# Exercise directions
Using the records below, copy exactly the part that opens with the line holding "white fork: 1 -> 4" and closes with the line holding "green watering can: 1 -> 3", minus the pictures.

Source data
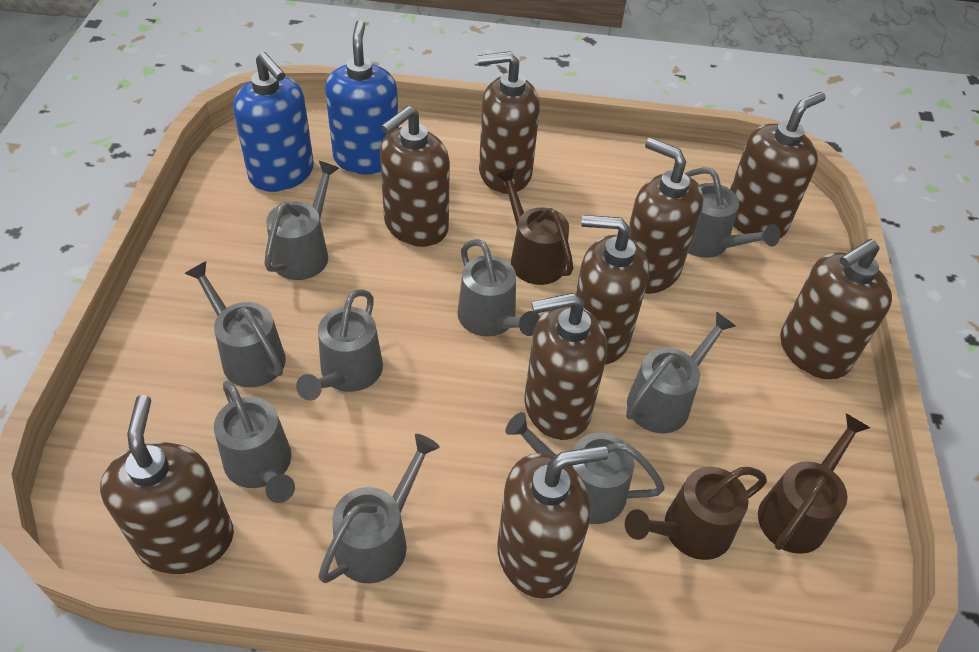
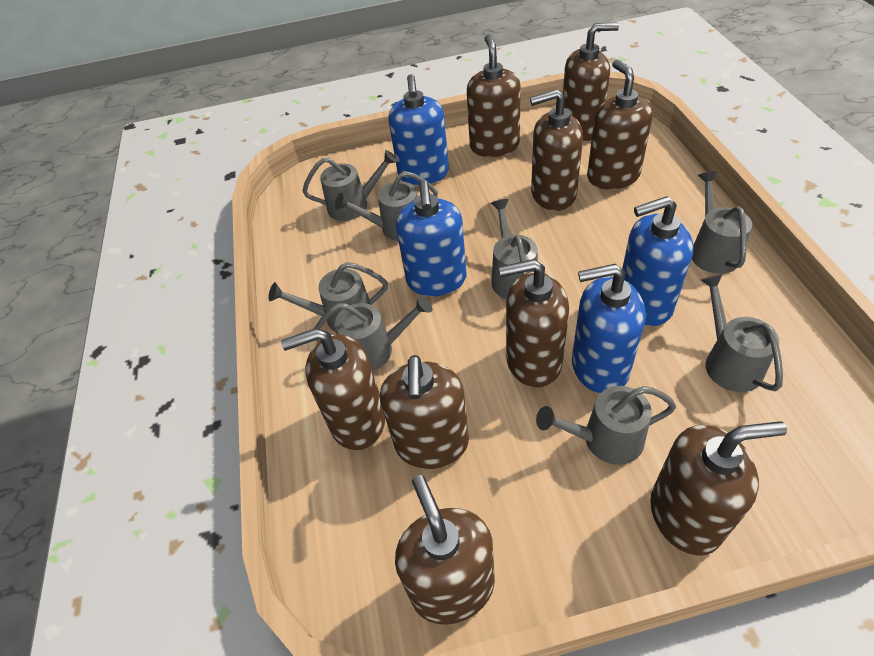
blue soap dispenser: 2 -> 4
brown watering can: 3 -> 0
grey watering can: 9 -> 8

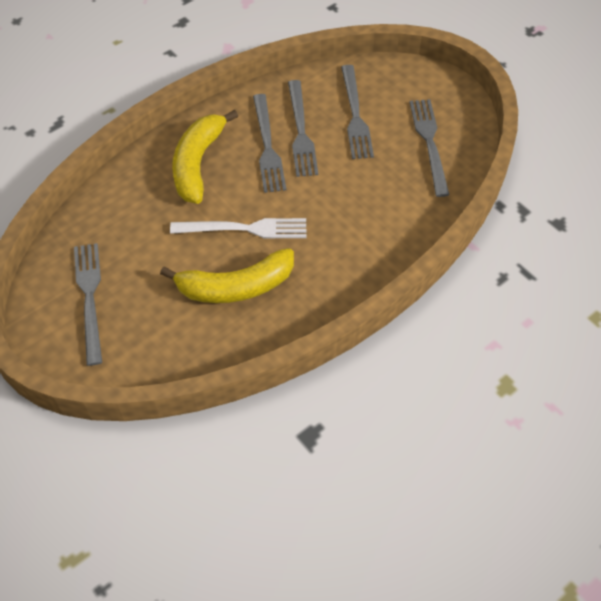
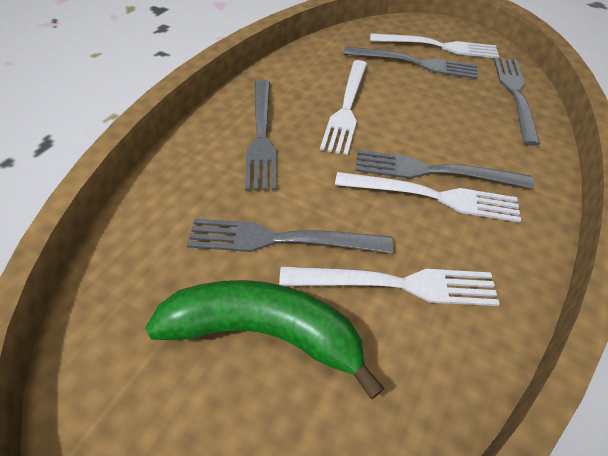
green banana: 0 -> 1
white fork: 1 -> 4
yellow banana: 2 -> 0

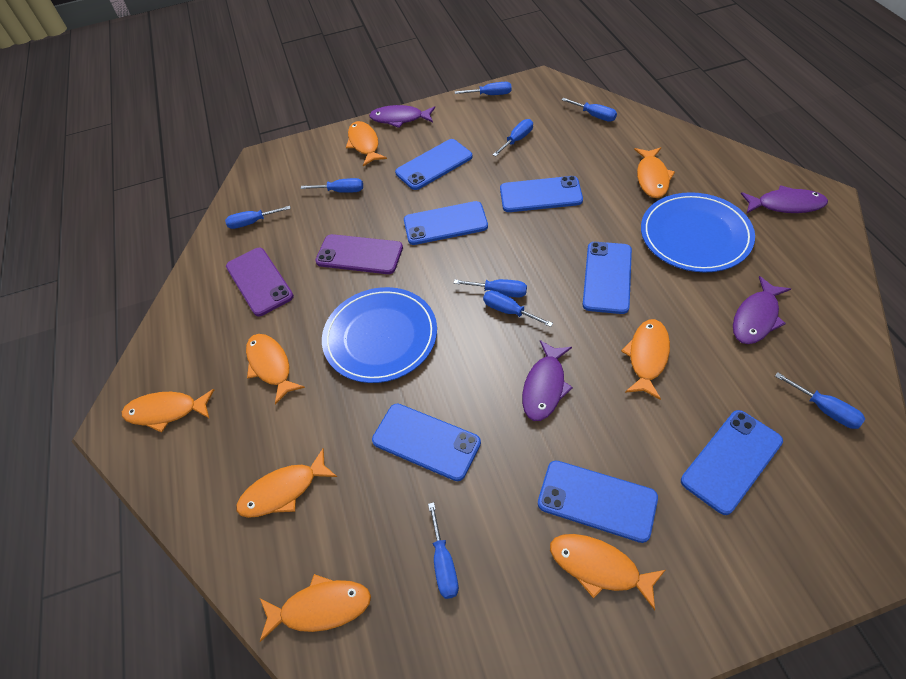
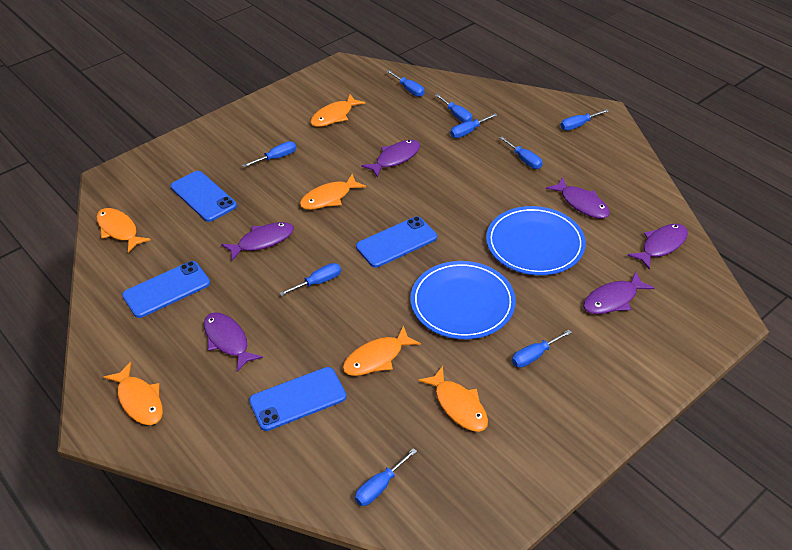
blue phone: 7 -> 4
orange fish: 8 -> 6
purple fish: 4 -> 6
purple phone: 2 -> 0

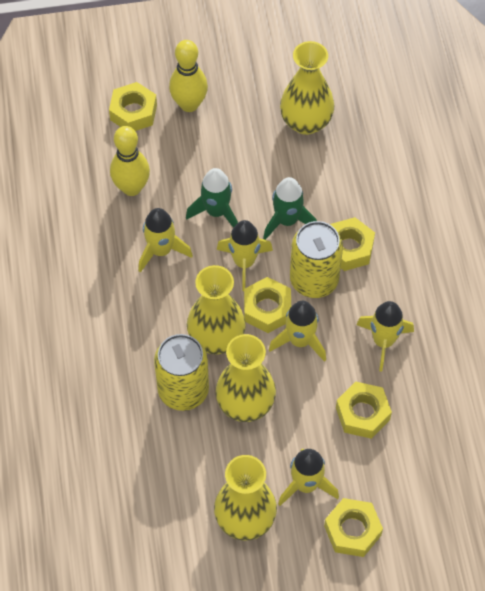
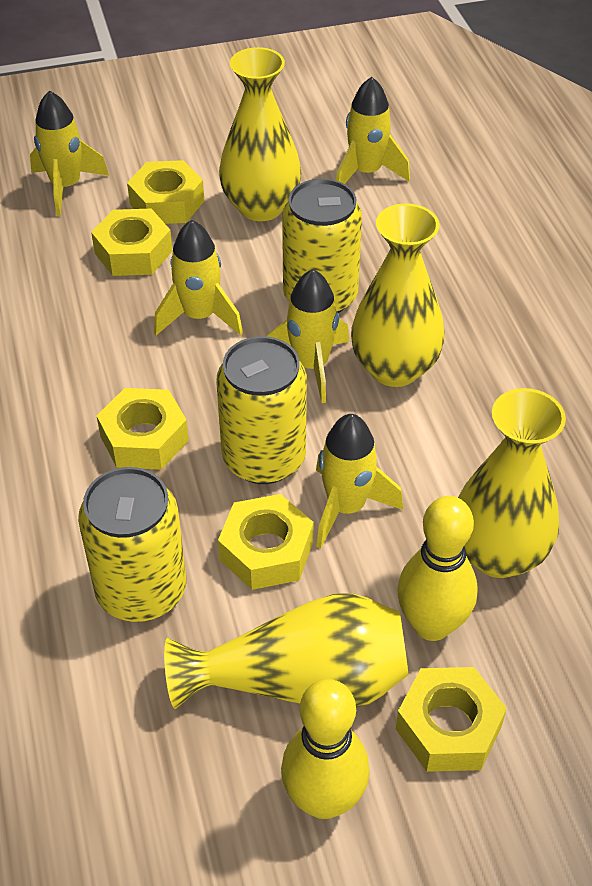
green rocket: 2 -> 0
yellow can: 2 -> 3

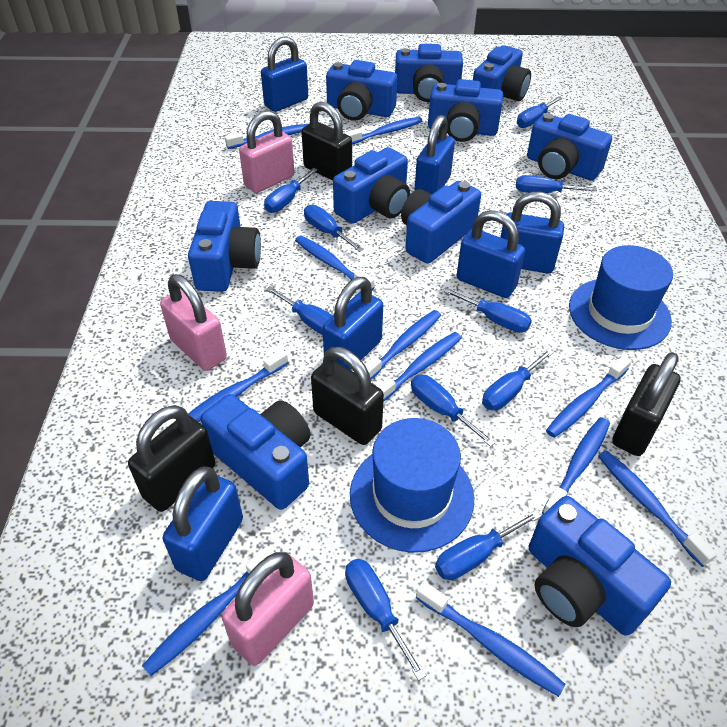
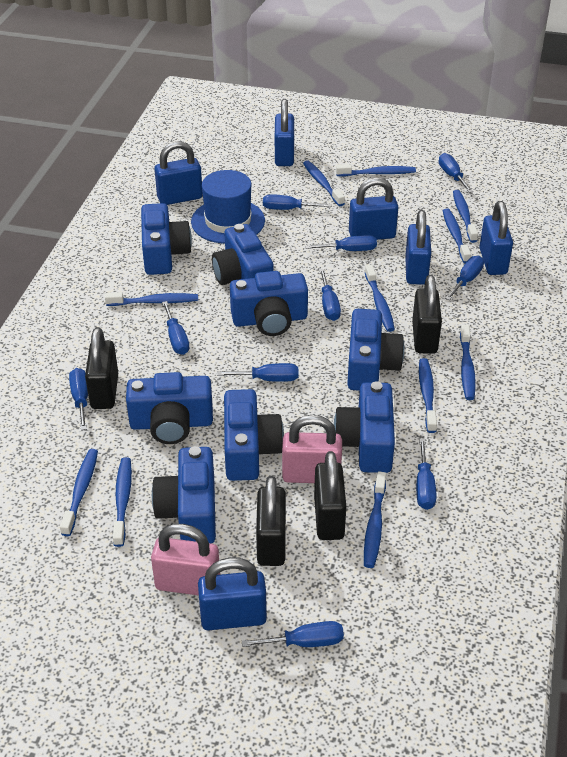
blue camera: 10 -> 8
blue hat: 2 -> 1
pink padlock: 3 -> 2

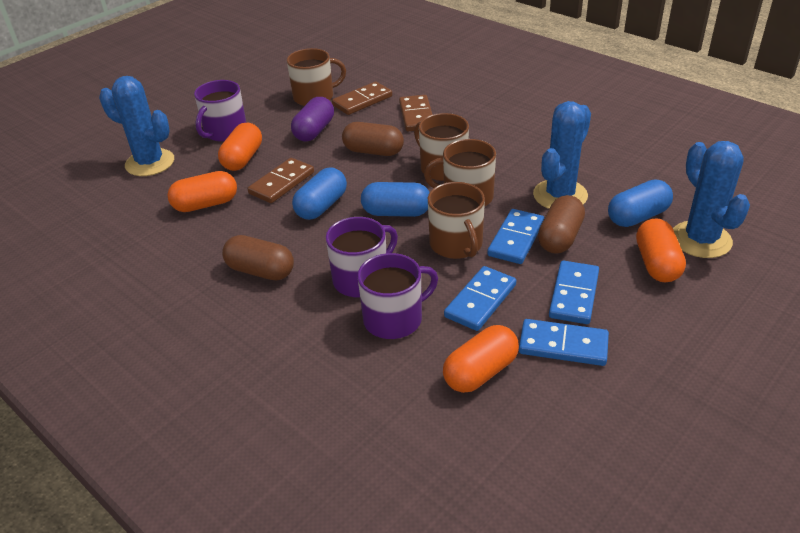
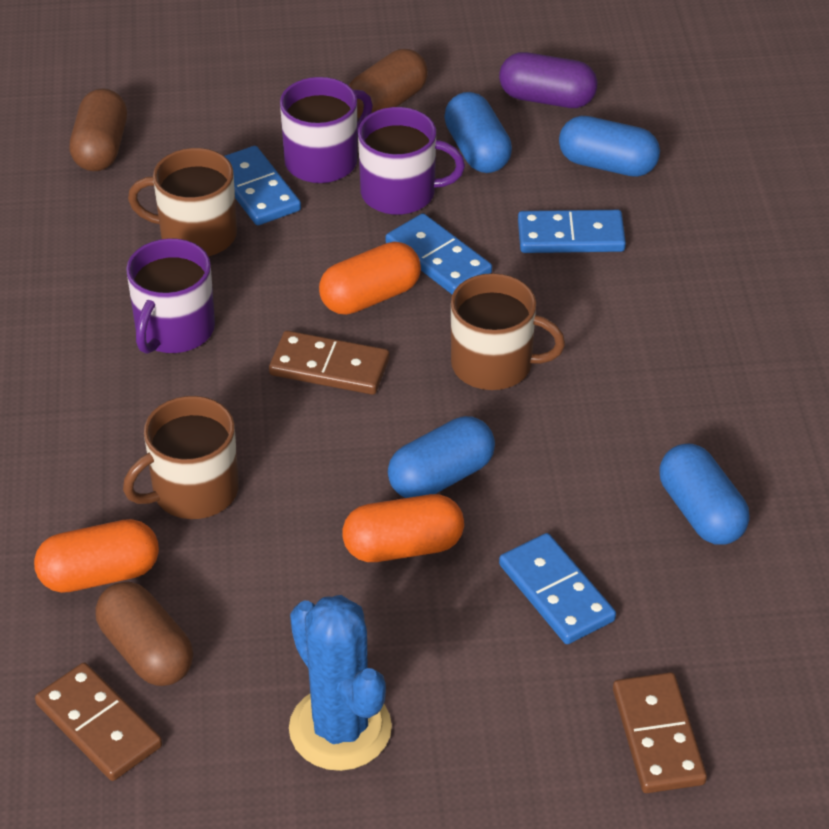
blue cactus: 3 -> 1
blue capsule: 3 -> 4
brown mug: 4 -> 3
orange capsule: 4 -> 3

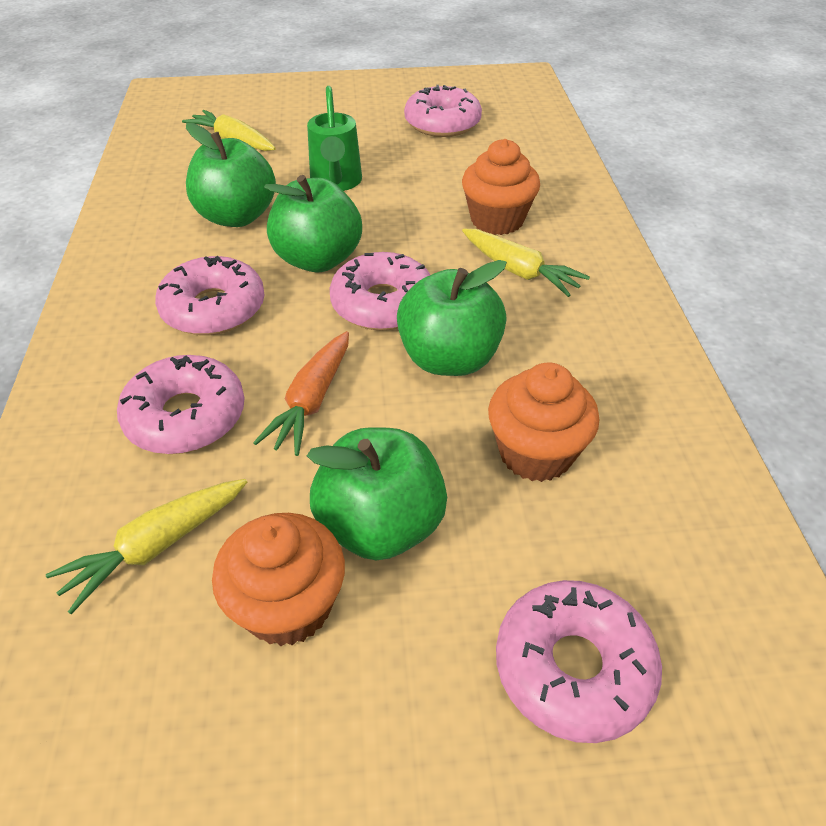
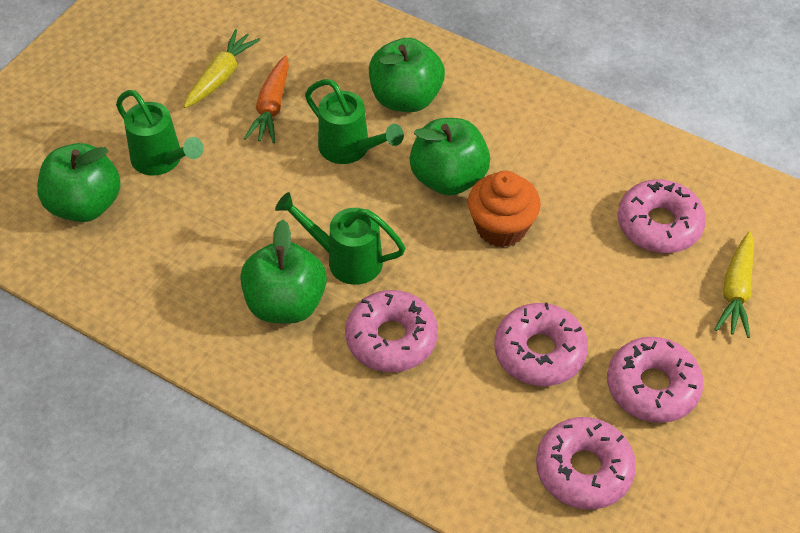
green watering can: 1 -> 3
orange cupcake: 3 -> 1
yellow carrot: 3 -> 2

# Written solution
white fork: 1 -> 4
yellow banana: 2 -> 0

blue phone: 7 -> 4
orange fish: 8 -> 6
purple fish: 4 -> 6
purple phone: 2 -> 0

green rocket: 2 -> 0
yellow can: 2 -> 3

blue camera: 10 -> 8
blue hat: 2 -> 1
pink padlock: 3 -> 2

blue cactus: 3 -> 1
blue capsule: 3 -> 4
brown mug: 4 -> 3
orange capsule: 4 -> 3

green watering can: 1 -> 3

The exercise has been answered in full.